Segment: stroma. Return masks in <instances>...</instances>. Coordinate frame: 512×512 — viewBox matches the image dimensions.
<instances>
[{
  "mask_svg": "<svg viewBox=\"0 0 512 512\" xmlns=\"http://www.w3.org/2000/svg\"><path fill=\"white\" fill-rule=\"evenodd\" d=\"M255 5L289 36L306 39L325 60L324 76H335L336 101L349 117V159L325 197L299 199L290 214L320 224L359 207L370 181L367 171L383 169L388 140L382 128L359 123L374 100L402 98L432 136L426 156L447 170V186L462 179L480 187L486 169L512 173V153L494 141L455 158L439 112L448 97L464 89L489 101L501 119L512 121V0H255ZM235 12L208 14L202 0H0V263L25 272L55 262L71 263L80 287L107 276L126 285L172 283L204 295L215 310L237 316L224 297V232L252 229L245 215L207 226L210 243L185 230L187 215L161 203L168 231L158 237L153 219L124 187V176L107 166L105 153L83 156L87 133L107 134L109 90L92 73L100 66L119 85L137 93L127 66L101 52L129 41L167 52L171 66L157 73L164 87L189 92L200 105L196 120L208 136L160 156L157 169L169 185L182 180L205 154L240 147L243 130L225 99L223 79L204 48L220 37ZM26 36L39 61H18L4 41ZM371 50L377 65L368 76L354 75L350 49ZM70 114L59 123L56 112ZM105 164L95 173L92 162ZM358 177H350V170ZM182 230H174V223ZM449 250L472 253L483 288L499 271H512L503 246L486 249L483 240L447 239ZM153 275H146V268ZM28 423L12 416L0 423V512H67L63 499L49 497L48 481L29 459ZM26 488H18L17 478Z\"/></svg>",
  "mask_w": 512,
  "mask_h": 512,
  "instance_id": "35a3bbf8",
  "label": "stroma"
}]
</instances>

⁂

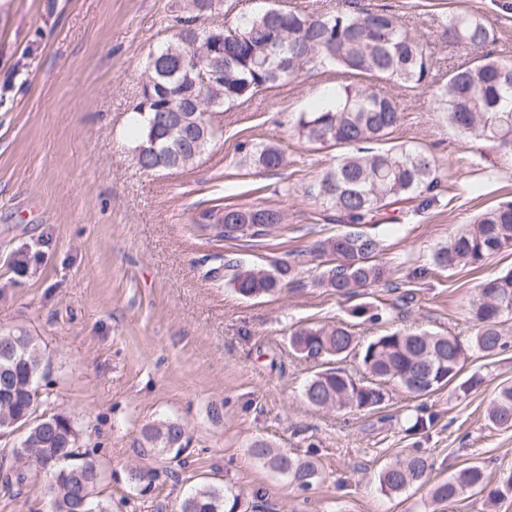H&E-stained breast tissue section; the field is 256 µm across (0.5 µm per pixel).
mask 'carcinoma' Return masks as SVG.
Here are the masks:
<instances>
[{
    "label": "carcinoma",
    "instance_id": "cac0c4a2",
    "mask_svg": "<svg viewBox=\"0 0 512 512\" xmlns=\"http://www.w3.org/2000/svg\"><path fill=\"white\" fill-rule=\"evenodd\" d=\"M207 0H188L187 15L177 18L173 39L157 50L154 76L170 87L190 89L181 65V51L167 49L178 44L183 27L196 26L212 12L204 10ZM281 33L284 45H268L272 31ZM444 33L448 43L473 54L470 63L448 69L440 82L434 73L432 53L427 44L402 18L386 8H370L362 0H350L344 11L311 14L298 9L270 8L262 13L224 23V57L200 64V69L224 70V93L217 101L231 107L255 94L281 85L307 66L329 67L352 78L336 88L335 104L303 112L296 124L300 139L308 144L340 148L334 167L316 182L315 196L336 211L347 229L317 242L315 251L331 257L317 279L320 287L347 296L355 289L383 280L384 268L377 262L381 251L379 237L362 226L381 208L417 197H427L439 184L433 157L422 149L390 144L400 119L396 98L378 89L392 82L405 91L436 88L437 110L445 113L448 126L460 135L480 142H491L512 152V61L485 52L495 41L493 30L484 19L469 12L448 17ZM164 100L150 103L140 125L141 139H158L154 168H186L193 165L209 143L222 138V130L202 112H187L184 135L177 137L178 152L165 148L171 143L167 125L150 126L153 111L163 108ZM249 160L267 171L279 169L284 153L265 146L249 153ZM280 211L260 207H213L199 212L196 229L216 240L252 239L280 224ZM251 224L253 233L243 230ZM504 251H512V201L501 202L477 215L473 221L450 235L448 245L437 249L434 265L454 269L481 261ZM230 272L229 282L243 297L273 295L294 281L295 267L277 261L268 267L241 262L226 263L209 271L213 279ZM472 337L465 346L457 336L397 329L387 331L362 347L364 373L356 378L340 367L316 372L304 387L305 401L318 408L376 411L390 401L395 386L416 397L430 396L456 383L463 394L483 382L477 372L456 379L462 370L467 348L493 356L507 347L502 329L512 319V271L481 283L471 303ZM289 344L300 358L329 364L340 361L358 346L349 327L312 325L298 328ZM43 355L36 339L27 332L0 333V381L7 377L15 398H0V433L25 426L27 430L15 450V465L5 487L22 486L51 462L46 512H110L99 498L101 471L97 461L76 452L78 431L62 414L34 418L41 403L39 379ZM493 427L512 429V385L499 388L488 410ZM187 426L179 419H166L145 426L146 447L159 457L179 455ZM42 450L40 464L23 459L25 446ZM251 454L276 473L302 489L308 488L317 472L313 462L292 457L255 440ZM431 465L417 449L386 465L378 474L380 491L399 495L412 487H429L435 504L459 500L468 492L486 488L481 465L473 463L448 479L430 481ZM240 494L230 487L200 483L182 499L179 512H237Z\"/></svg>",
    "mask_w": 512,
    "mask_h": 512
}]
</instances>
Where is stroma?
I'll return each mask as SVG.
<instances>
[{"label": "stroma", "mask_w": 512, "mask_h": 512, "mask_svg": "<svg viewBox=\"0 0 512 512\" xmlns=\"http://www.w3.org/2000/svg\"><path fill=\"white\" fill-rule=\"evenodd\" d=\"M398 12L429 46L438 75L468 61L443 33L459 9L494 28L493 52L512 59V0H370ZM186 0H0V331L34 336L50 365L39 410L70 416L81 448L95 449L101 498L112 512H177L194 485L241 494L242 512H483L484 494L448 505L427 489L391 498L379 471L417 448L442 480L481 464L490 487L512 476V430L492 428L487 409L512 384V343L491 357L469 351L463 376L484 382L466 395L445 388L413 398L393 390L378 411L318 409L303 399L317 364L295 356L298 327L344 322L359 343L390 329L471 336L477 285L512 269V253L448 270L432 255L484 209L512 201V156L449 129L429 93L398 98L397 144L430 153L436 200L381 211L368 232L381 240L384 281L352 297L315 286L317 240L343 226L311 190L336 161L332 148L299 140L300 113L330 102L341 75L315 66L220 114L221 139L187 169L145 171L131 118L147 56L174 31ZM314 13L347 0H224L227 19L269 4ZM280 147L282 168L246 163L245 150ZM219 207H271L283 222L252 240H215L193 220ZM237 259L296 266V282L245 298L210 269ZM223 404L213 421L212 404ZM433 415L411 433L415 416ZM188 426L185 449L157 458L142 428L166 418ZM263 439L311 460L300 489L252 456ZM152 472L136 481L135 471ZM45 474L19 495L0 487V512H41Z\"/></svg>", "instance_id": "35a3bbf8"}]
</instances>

⁂

### WHAT TO DO
Which lines contain the word "carcinoma"? Copy each one.

### IN RESPONSE
mask 'carcinoma' Return masks as SVG.
    "label": "carcinoma",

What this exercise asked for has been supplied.